==== Listed entries ====

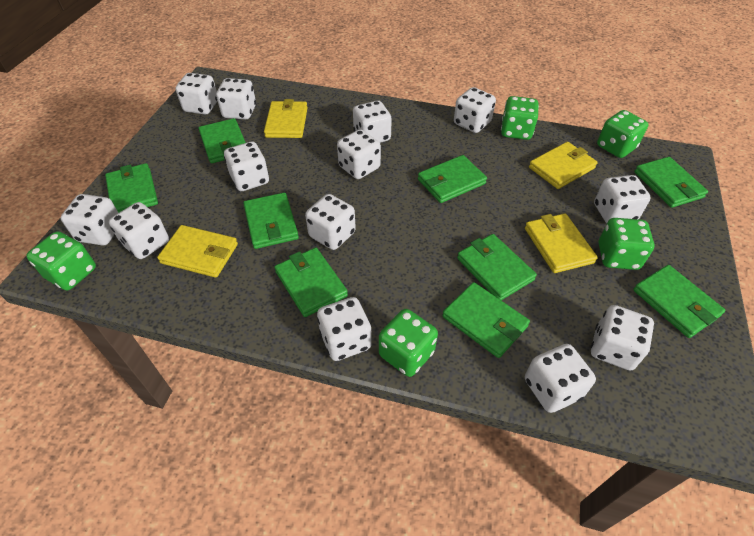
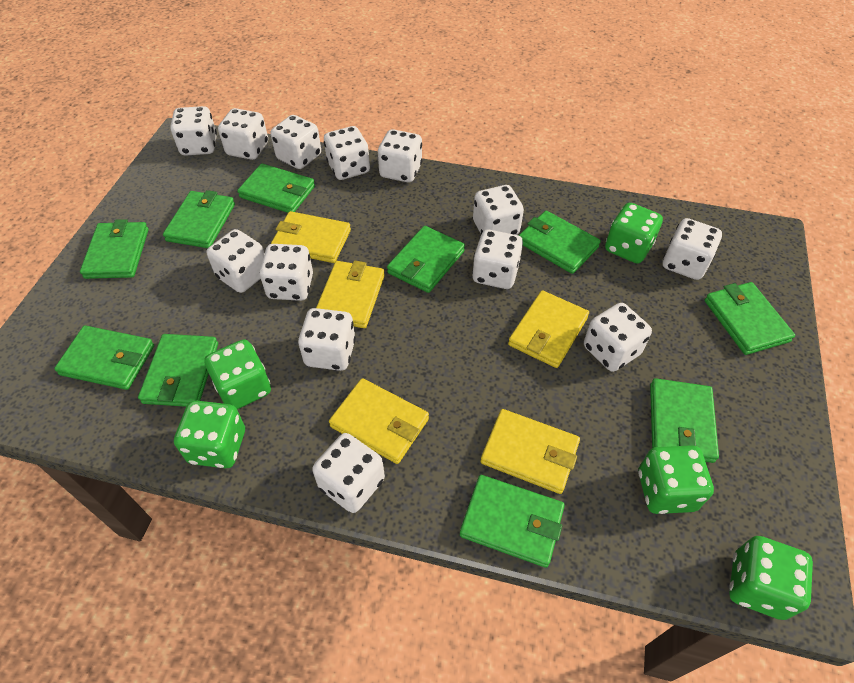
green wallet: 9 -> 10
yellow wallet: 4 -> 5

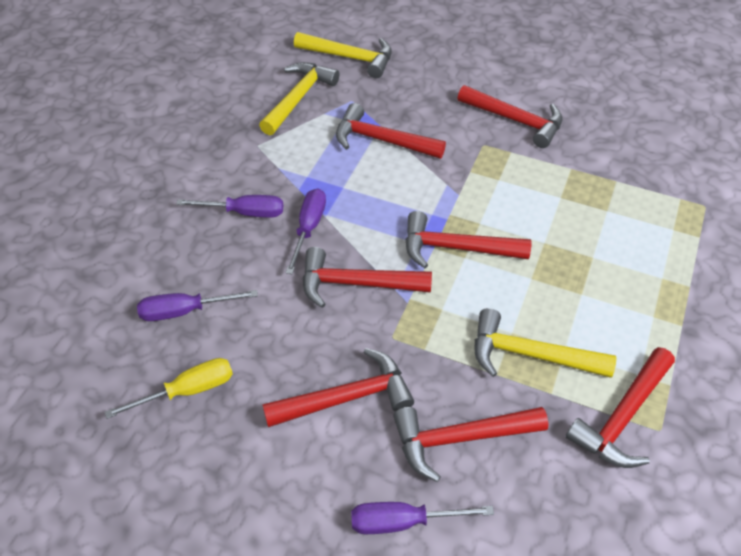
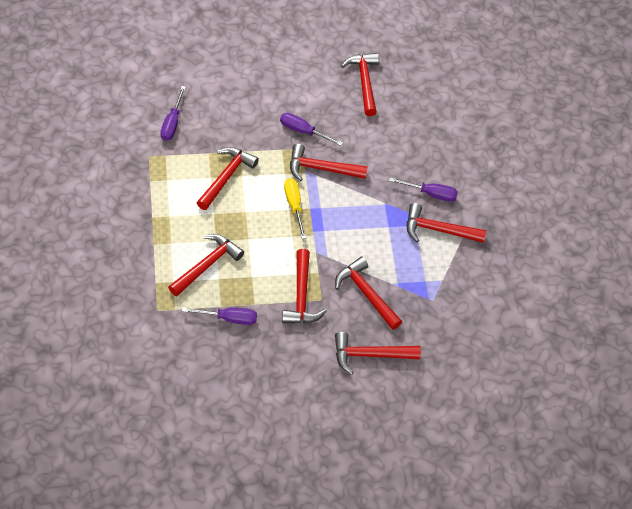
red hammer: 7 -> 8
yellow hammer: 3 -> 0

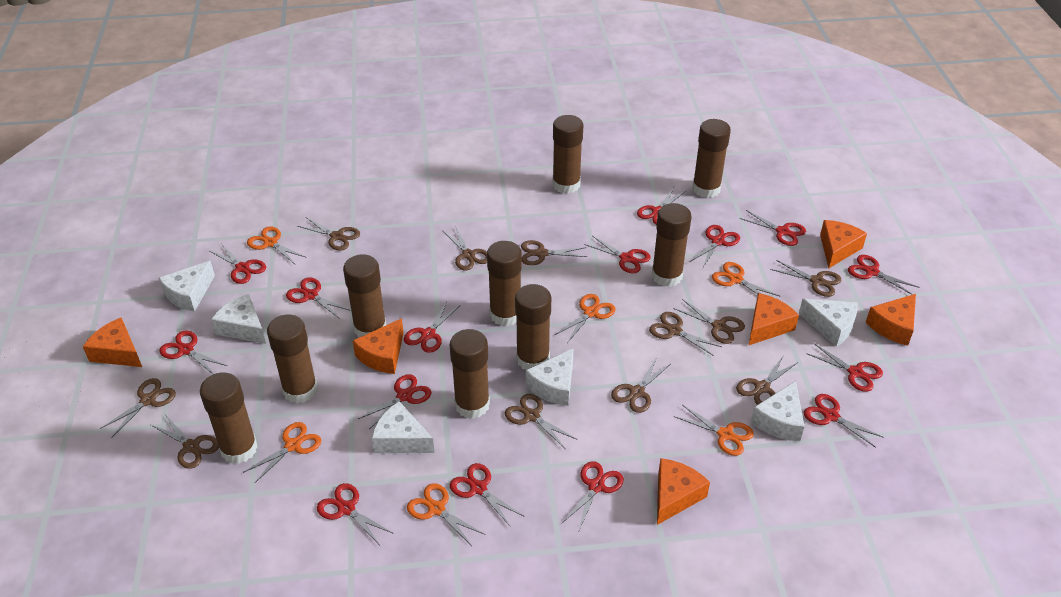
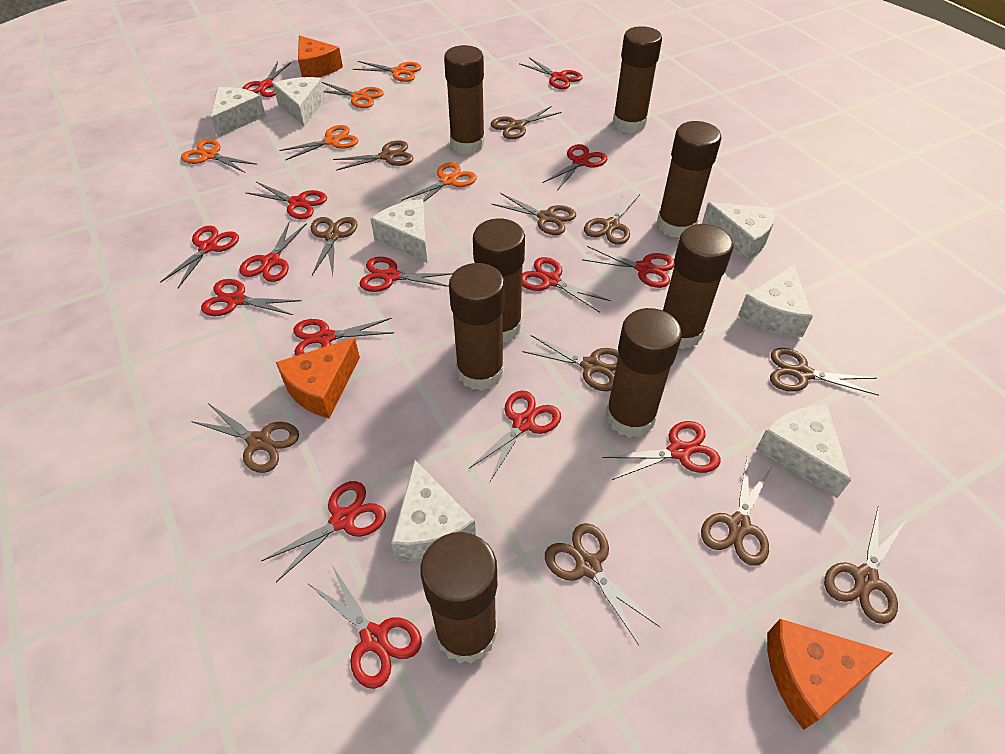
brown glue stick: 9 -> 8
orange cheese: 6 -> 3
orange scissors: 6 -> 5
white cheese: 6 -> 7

====

Give the lines from the one containing "brown glue stick: 9 -> 8" through the end of the entries again, exactly as written and with no other lines.

brown glue stick: 9 -> 8
orange cheese: 6 -> 3
orange scissors: 6 -> 5
white cheese: 6 -> 7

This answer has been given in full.